**Entries supplied:**

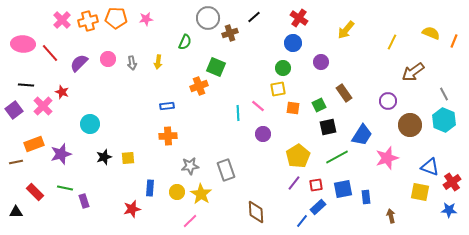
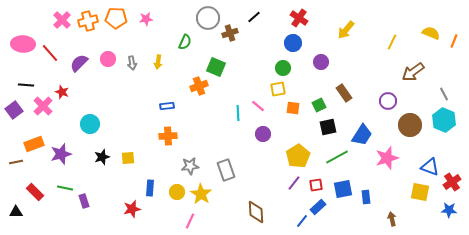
black star at (104, 157): moved 2 px left
brown arrow at (391, 216): moved 1 px right, 3 px down
pink line at (190, 221): rotated 21 degrees counterclockwise
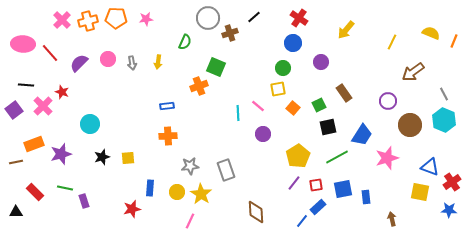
orange square at (293, 108): rotated 32 degrees clockwise
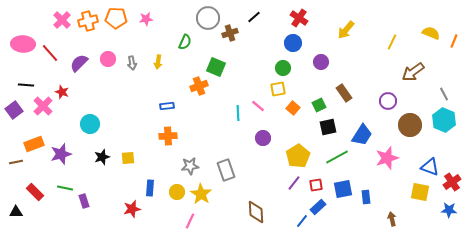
purple circle at (263, 134): moved 4 px down
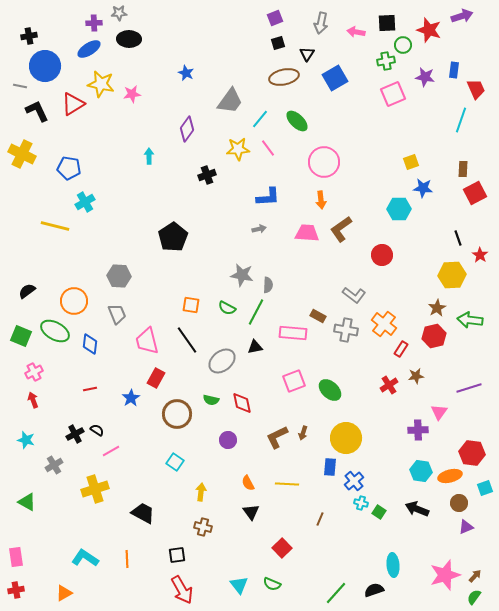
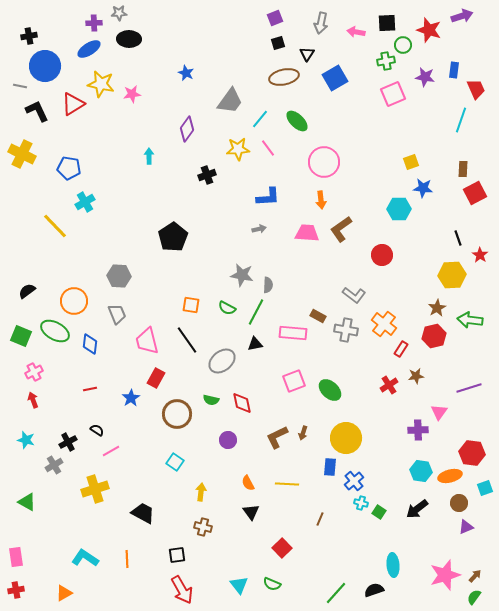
yellow line at (55, 226): rotated 32 degrees clockwise
black triangle at (255, 347): moved 3 px up
black cross at (75, 434): moved 7 px left, 8 px down
black arrow at (417, 509): rotated 60 degrees counterclockwise
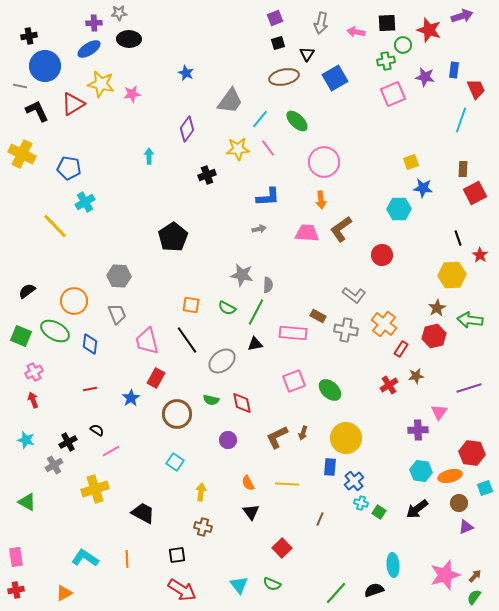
red arrow at (182, 590): rotated 28 degrees counterclockwise
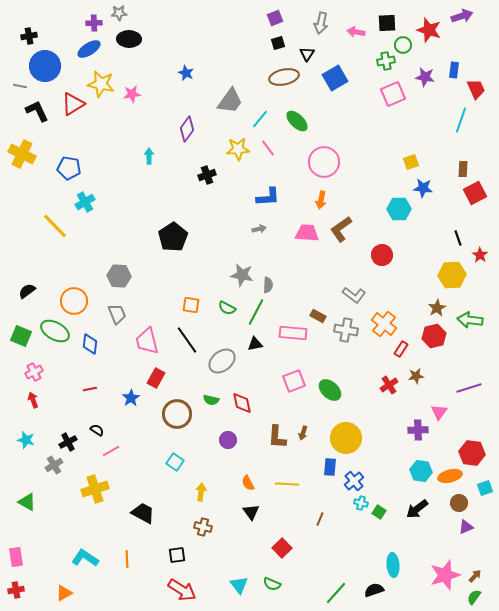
orange arrow at (321, 200): rotated 18 degrees clockwise
brown L-shape at (277, 437): rotated 60 degrees counterclockwise
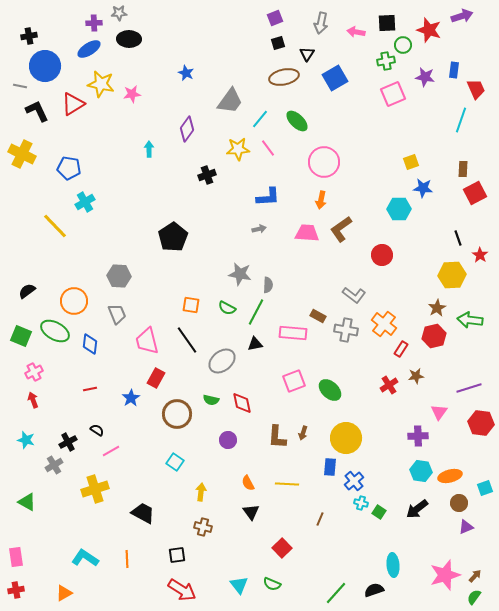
cyan arrow at (149, 156): moved 7 px up
gray star at (242, 275): moved 2 px left, 1 px up
purple cross at (418, 430): moved 6 px down
red hexagon at (472, 453): moved 9 px right, 30 px up
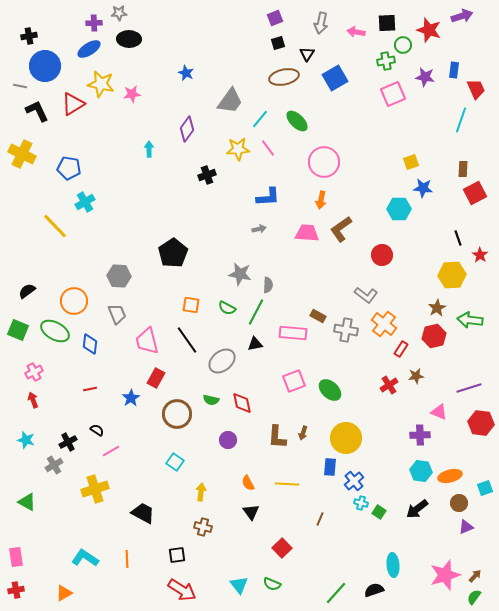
black pentagon at (173, 237): moved 16 px down
gray L-shape at (354, 295): moved 12 px right
green square at (21, 336): moved 3 px left, 6 px up
pink triangle at (439, 412): rotated 42 degrees counterclockwise
purple cross at (418, 436): moved 2 px right, 1 px up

**Instructions for the task:** Please reproduce every line above word for word, leaving out the pictures.

**Task solution:**
black star at (104, 157): moved 2 px left
brown arrow at (391, 216): moved 1 px right, 3 px down
pink line at (190, 221): rotated 21 degrees counterclockwise
orange square at (293, 108): rotated 32 degrees clockwise
purple circle at (263, 134): moved 4 px down
yellow line at (55, 226): rotated 32 degrees clockwise
black triangle at (255, 347): moved 3 px up
black cross at (75, 434): moved 7 px left, 8 px down
black arrow at (417, 509): rotated 60 degrees counterclockwise
red arrow at (182, 590): rotated 28 degrees counterclockwise
orange arrow at (321, 200): rotated 18 degrees clockwise
brown L-shape at (277, 437): rotated 60 degrees counterclockwise
cyan arrow at (149, 156): moved 7 px up
gray star at (242, 275): moved 2 px left, 1 px up
purple cross at (418, 430): moved 6 px down
red hexagon at (472, 453): moved 9 px right, 30 px up
black pentagon at (173, 237): moved 16 px down
gray L-shape at (354, 295): moved 12 px right
green square at (21, 336): moved 3 px left, 6 px up
pink triangle at (439, 412): rotated 42 degrees counterclockwise
purple cross at (418, 436): moved 2 px right, 1 px up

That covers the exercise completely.